Items from a data source
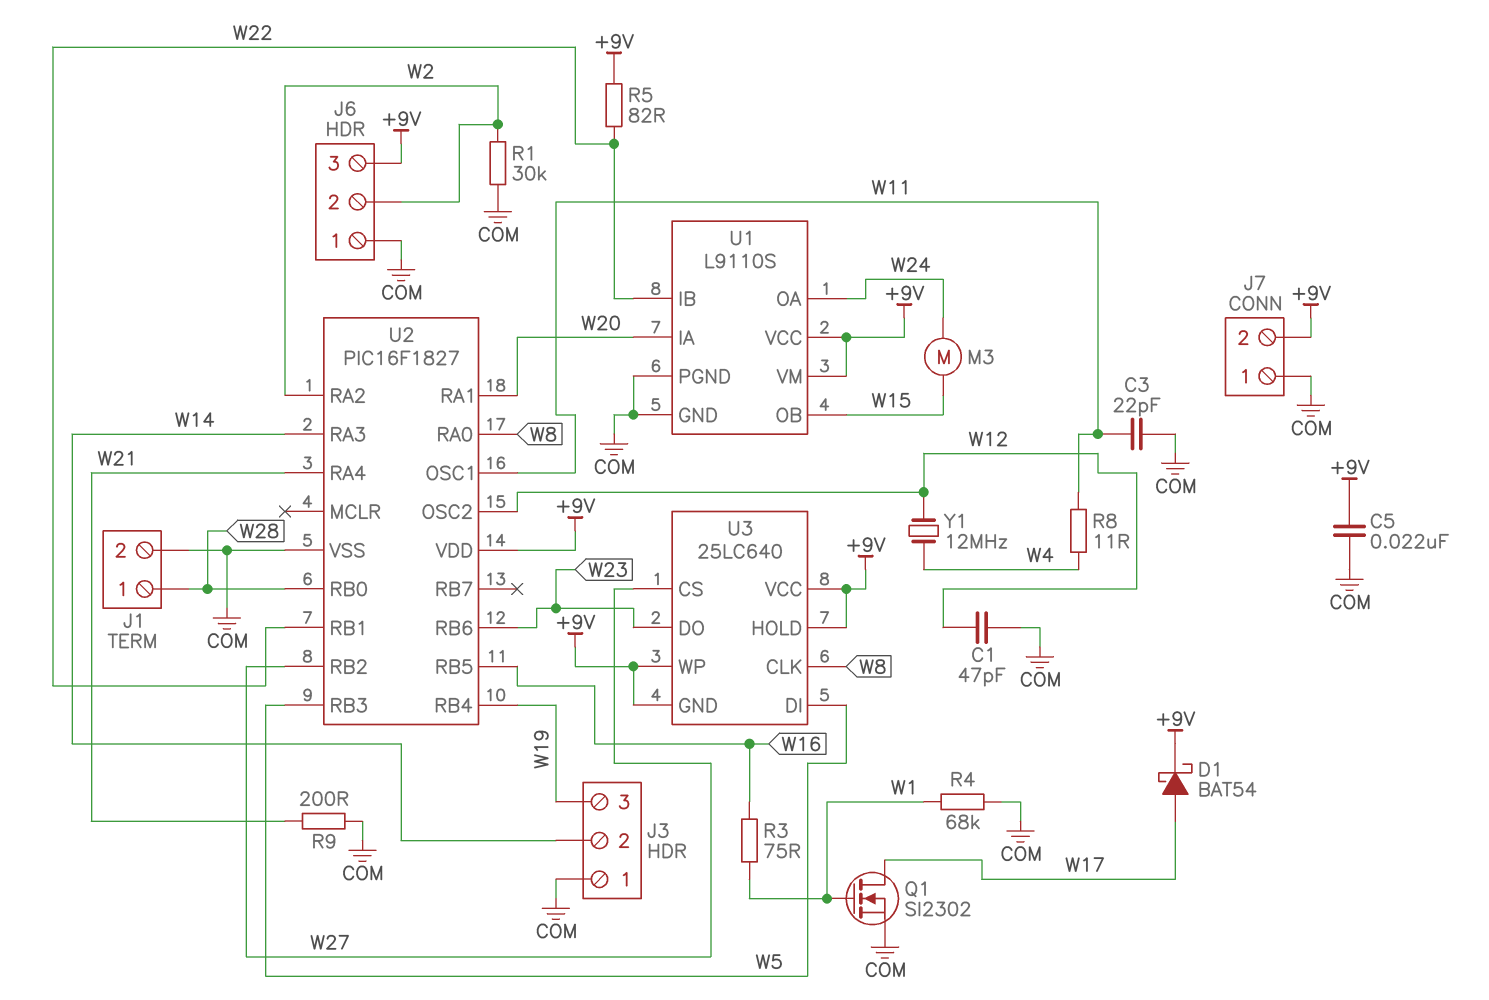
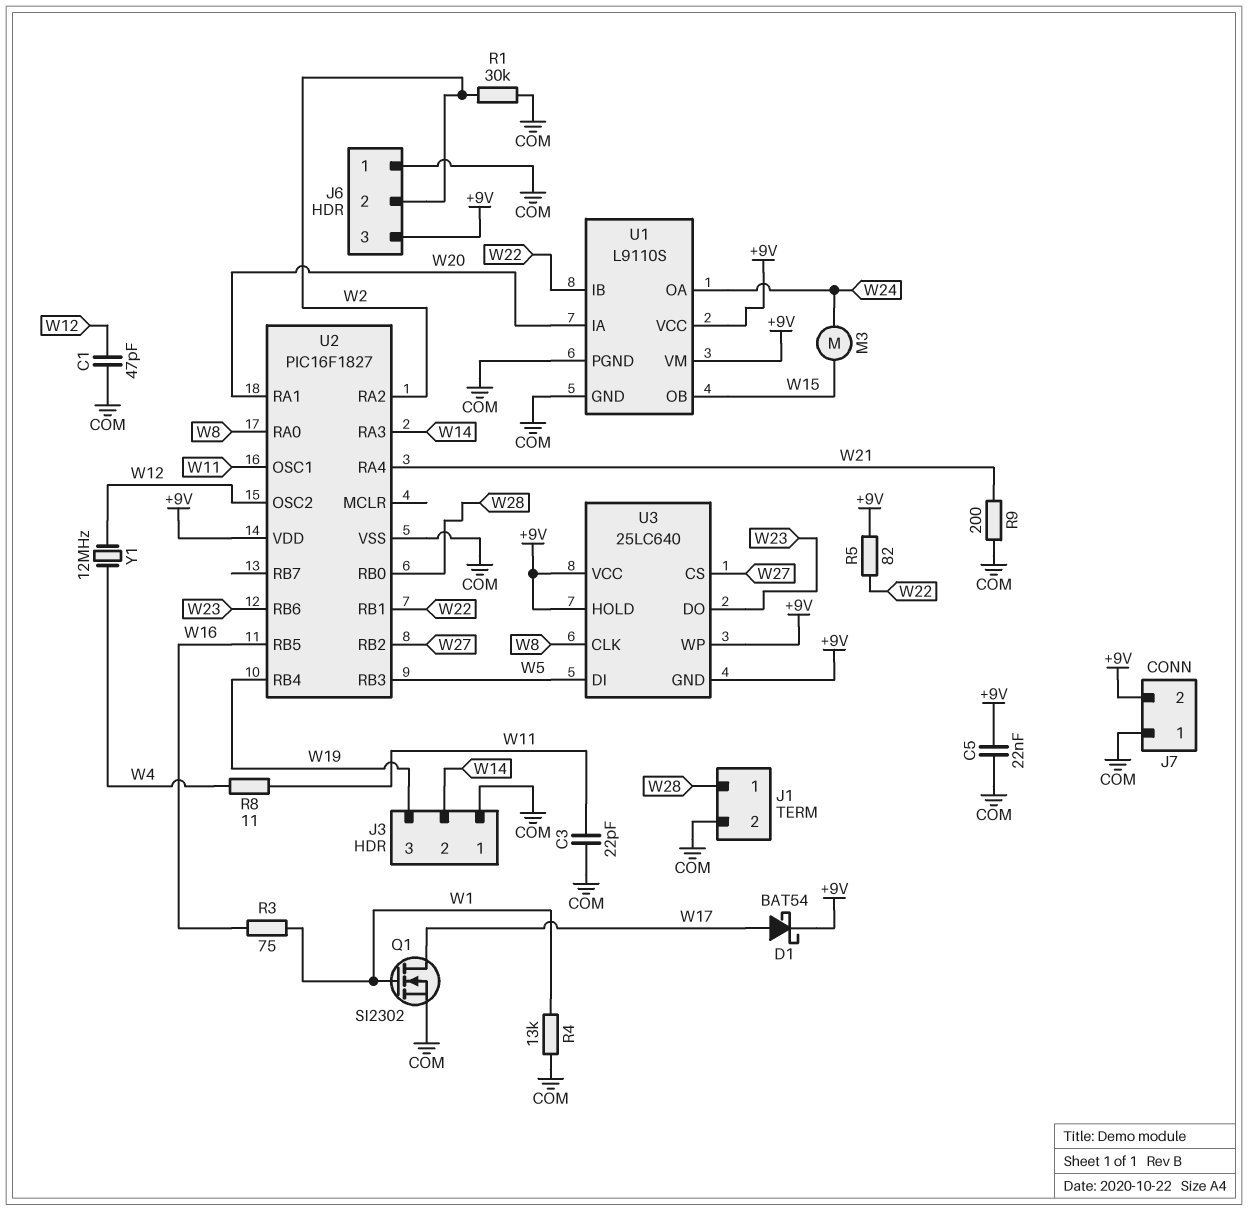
R4: 68k (COM, W1) -> 13k (COM, W1)

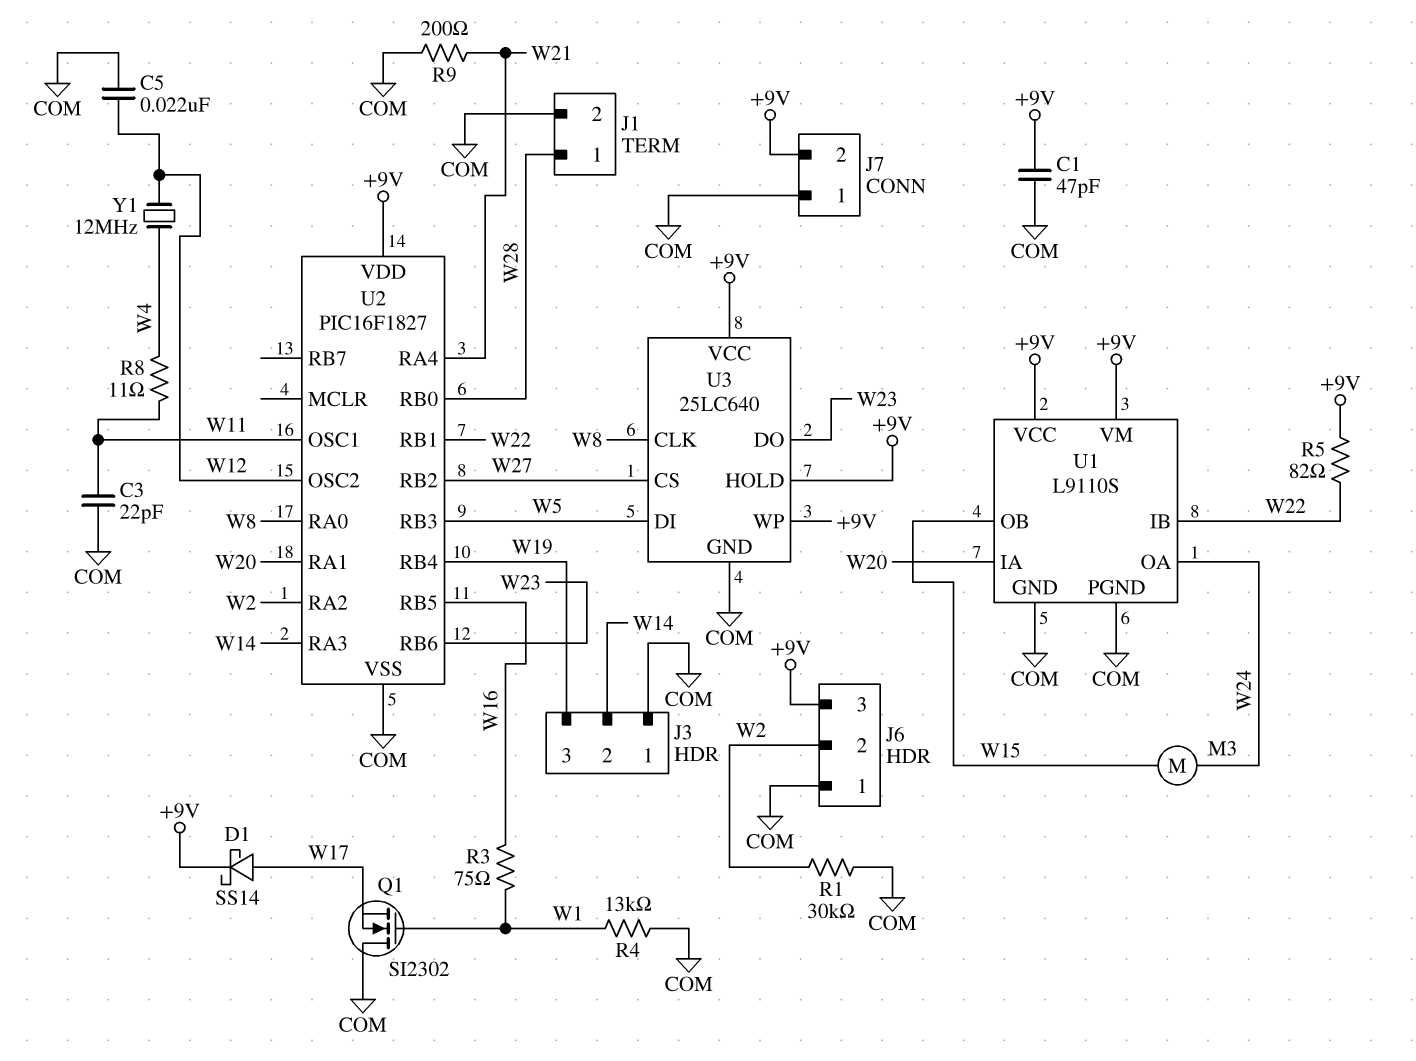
C1: 47pF (COM, W12) -> 47pF (+9V, COM)
C5: 22nF (+9V, COM) -> 22nF (COM, W12)
D1: schottky BAT54 (A W17, K +9V) -> schottky SS14 (A W17, K +9V)
Q1: NMOS SI2302 (G W1, D W17, S COM) -> NMOS SI2302 (G W1, D COM, S W17)
U3 pin GND: +9V -> COM

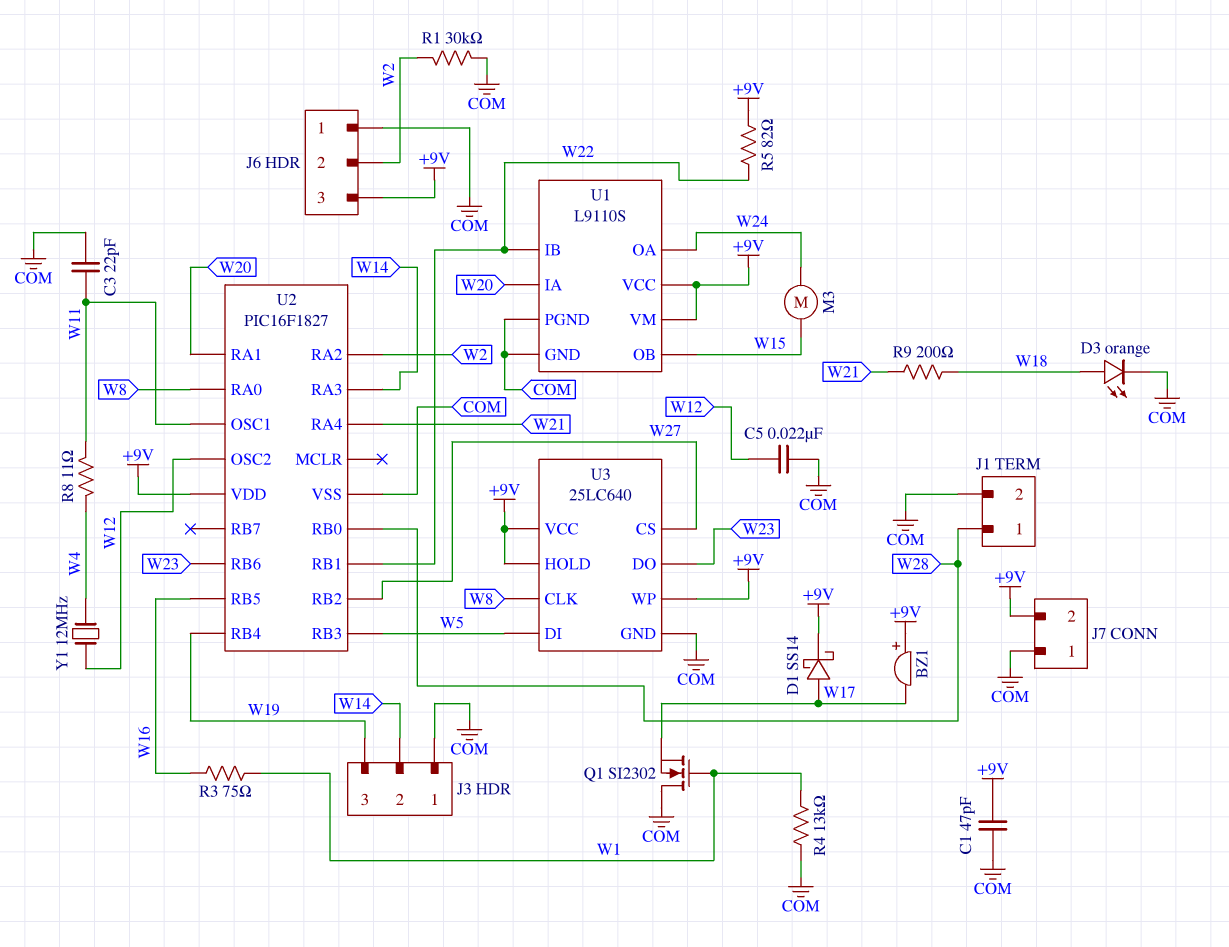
BZ1: none -> buzzer (plus +9V, minus W17)
D3: none -> LED orange (A W18, K COM)
R9: 200 (COM, W21) -> 200 (W18, W21)

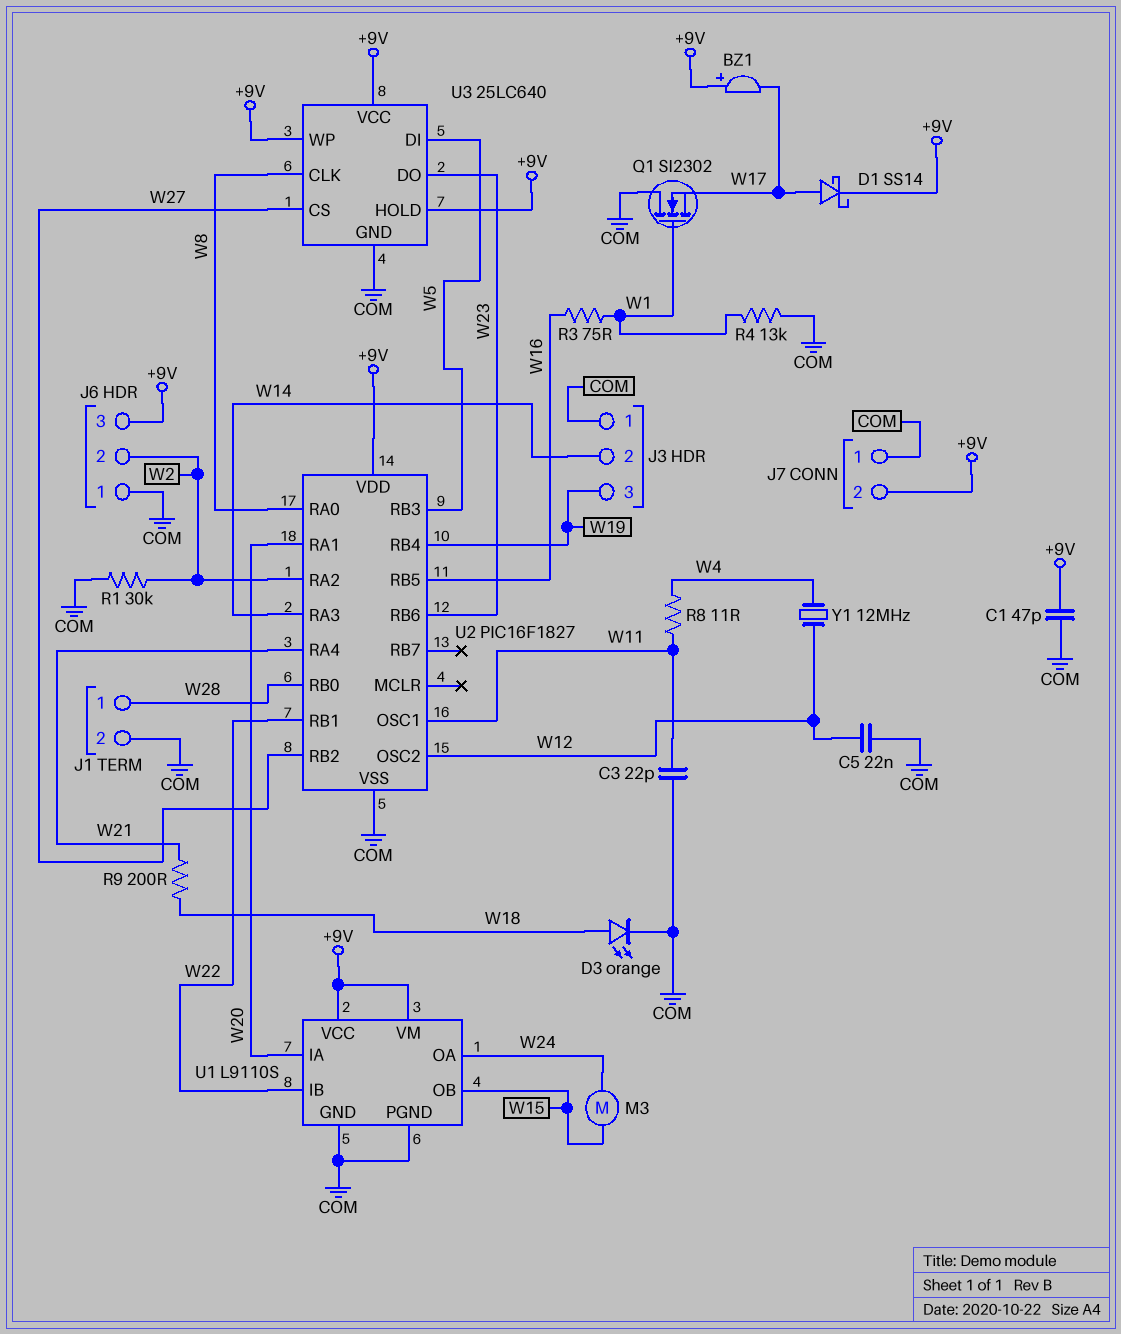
R5: 82 (+9V, W22) -> none

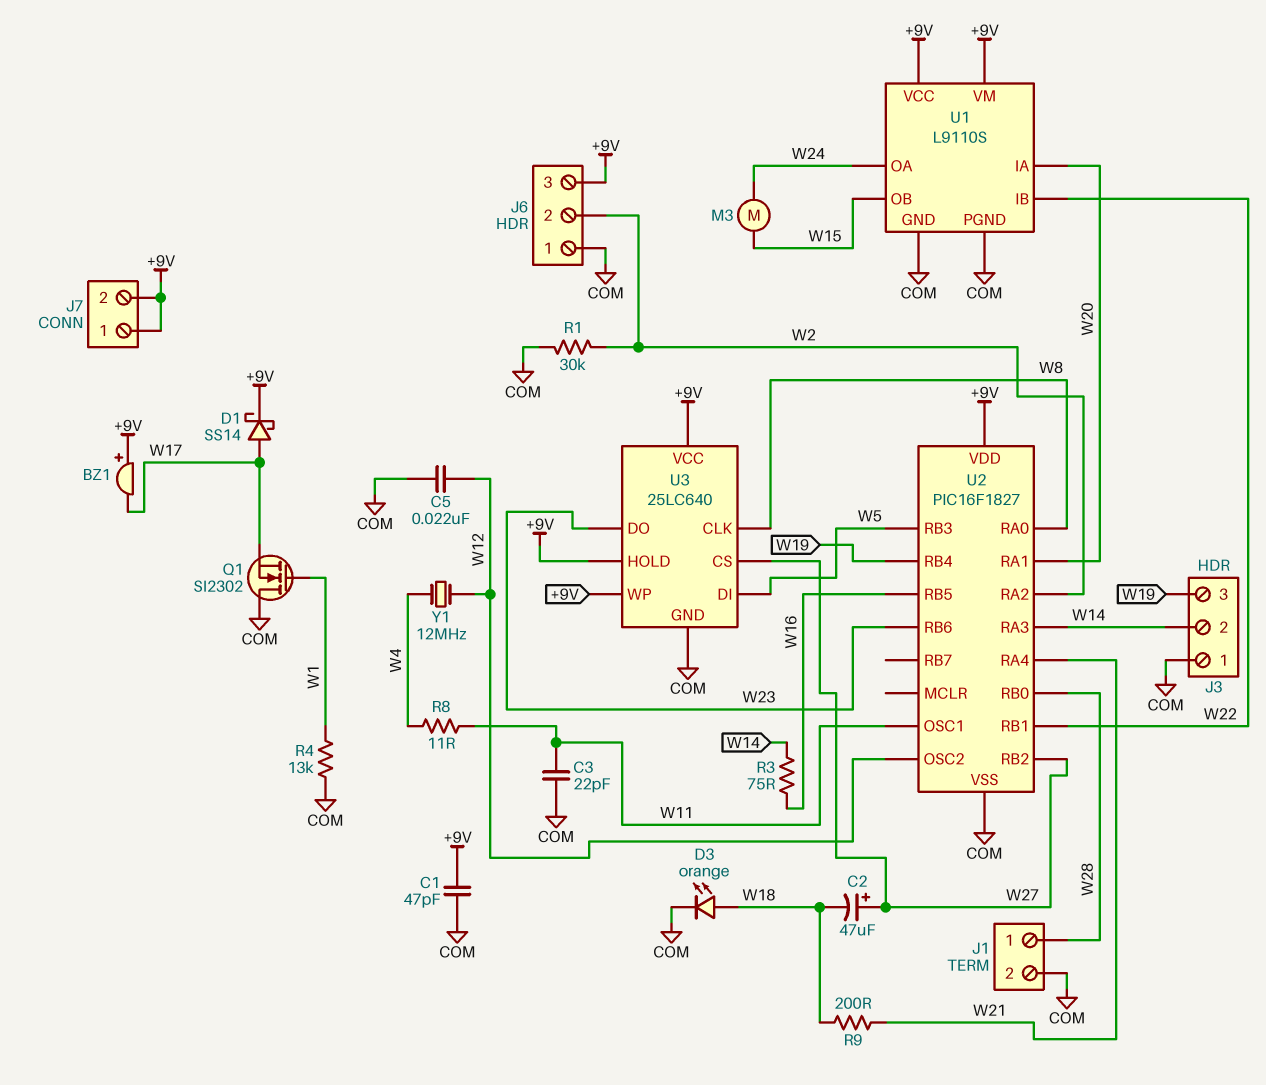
C2: none -> 47uF (plus W27, minus W18)
J7 pin 1: COM -> +9V
R3: 75 (W1, W16) -> 75 (W14, W16)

#### Task prompt
Your task is to reproduce exactly the lines from the start of the data above through the line containing "BZ1: none -> buzzer (plus +9V, minus W17)", leaving every picture out.

#### Response area
R4: 68k (COM, W1) -> 13k (COM, W1)

C1: 47pF (COM, W12) -> 47pF (+9V, COM)
C5: 22nF (+9V, COM) -> 22nF (COM, W12)
D1: schottky BAT54 (A W17, K +9V) -> schottky SS14 (A W17, K +9V)
Q1: NMOS SI2302 (G W1, D W17, S COM) -> NMOS SI2302 (G W1, D COM, S W17)
U3 pin GND: +9V -> COM

BZ1: none -> buzzer (plus +9V, minus W17)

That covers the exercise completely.